══ Source data ══

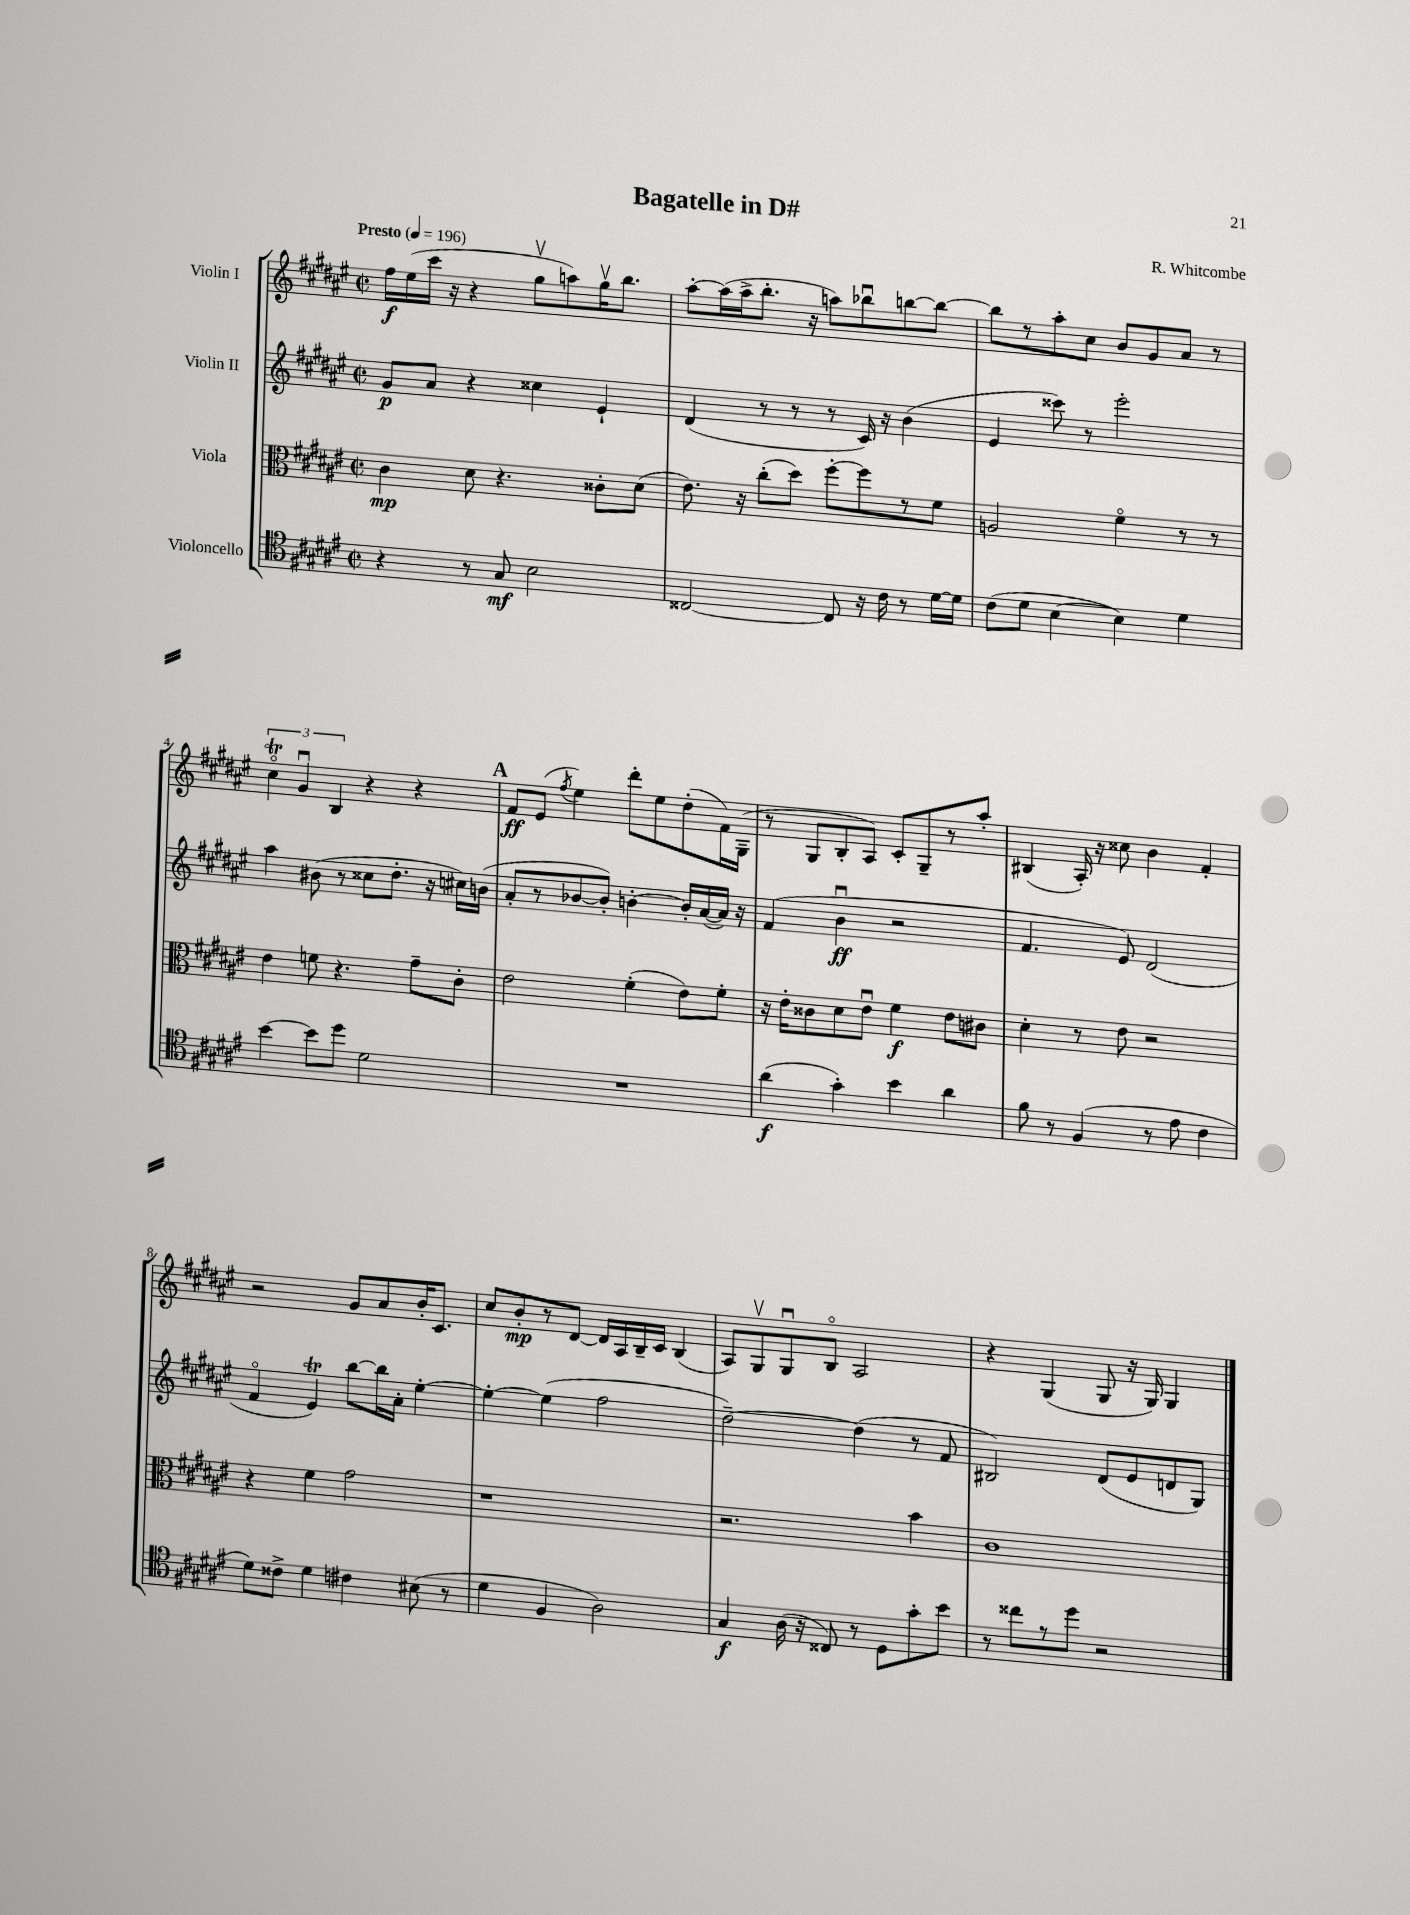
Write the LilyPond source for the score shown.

\header { title = "Bagatelle in D#" composer = "R. Whitcombe" }
<<
\new StaffGroup <<
\new Staff = "s0" \with { instrumentName = "Violin I" } {
    \clef treble \key fis \major \defaultTimeSignature \time 2/2 \tempo "Presto" 4 = 196
    \autoBeamOff fis''16[\f eis''16( cis'''16] r16 r4 gis''8[\upbow a''8) gis''16\upbow b''8.] |
    ais''8[~-. ais''16( ais''16-> b''8.]-. r16 a''8[) bes''8\downbow b''8~ b''8]~ |
    b''8[ r8 ais''8-. cis''8] b'8[ gis'8 ais'8] r8 |
    \tuplet 3/2 { cis''4\flageolet\trill gis'4\downbow b4 } r4 r4 |
    \mark \markup { \bold "A" } fis'8[\ff eis'8]( \acciaccatura { fis''8 } eis''4) dis'''8[-. eis''8 dis''8-.( fis'16) gis16]--( |
    r8 gis8[ b8-. ais8]) cis'8[-. gis8-- r8 ais''8]-. |
    bis4( ais16-.) r16 cisis''8 b'4 fis'4-. |
    r2 gis'8[ ais'8 b'16-. cis'8.] |
    cis''8[ b'8-.\mp r8 dis'8]~ dis'16[ ais16 b16-- cis'16] b4( |
    ais8[) gis8\upbow gis8\downbow b8]\flageolet ais2 |
    r4 gis4( gis8 r16 gis16) gis4 \bar "|." |
}
\new Staff = "s1" \with { instrumentName = "Violin II" } {
    \clef treble \key fis \major \defaultTimeSignature \time 2/2
    \autoBeamOff gis'8[\p ais'8] r4 cisis''4 eis'4-! |
    dis'4( r8 r8 r8 cis'16) r16 b'4( |
    eis'4 cisis'''8) r8 eis'''2-. |
    ais''4 bis'8( r8 cisis''8[ dis''8.]-. r16 cis''16[) b'16]( |
    \mark \markup { \bold "A" } ais'8[-. r8 bes'8~ bes'8]-.) b'4~-. b'16[-. ais'16~( ais'16]) r16 |
    fis'4( b'4\downbow\ff r2 |
    fis'4. eis'8) dis'2( |
    fis'4\flageolet eis'4\trill) b''8[~ b''16 ais'16]-. eis''4~-. |
    eis''4~-. eis''4( fis''2 |
    dis''2~--) dis''4( r8 fis'8 |
    bis2) dis'8[( eis'8 d'8 gis8]) \bar "|." |
}
\new Staff = "s2" \with { instrumentName = "Viola" } {
    \clef alto \key fis \major \defaultTimeSignature \time 2/2
    \autoBeamOff cis'4\mp dis'8 r4. cisis'8[-. dis'8]( |
    eis'8.) r16 cis''8[-.( dis''8]) fis''8[~-. fis''8 r8 fis'8] |
    a2 fis'4\flageolet r8 r8 |
    eis'4 f'8 r4. gis'8[-- cis'8]-. |
    \mark \markup { \bold "A" } eis'2 fis'4-.( eis'8[) fis'8]-. |
    r16 eis'16[-. cisis'8 dis'8 eis'8]\downbow fis'4\f eis'8[ cis'8] |
    dis'4-. r8 eis'8 r2 |
    r4 fis'4 gis'2 |
    r1 |
    r2. b'4 |
    cis'1 \bar "|." |
}
\new Staff = "s3" \with { instrumentName = "Violoncello" } {
    \clef tenor \key fis \major \defaultTimeSignature \time 2/2
    \autoBeamOff r4 r8 gis8\mf b2 |
    cisis2~ cisis8 r16 cis'16 r8 dis'16[~ dis'16] |
    cis'8[( dis'8] b4~ b4) dis'4 |
    b'4~ b'8[ dis''8] dis'2 |
    \mark \markup { \bold "A" } R1 |
    ais'4\f( gis'4-.) b'4 ais'4 |
    fis'8 r8 fis4( r8 eis'8 cis'4 |
    dis'8[) cisis'8]-> dis'4 cis'4 bis8( r8 |
    dis'4 fis4 ais2) |
    gis4\f ais16( r16 cisis8) r8 dis8[ gis'8-. b'8] |
    r8 cisis''8[ r8 dis''8] r2 \bar "|." |
}
>>
>>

═══

Which lines in the records contain the string "defaultTimeSignature"? Extract each one.

Task output:
    \clef treble \key fis \major \defaultTimeSignature \time 2/2 \tempo "Presto" 4 = 196
    \clef treble \key fis \major \defaultTimeSignature \time 2/2
    \clef alto \key fis \major \defaultTimeSignature \time 2/2
    \clef tenor \key fis \major \defaultTimeSignature \time 2/2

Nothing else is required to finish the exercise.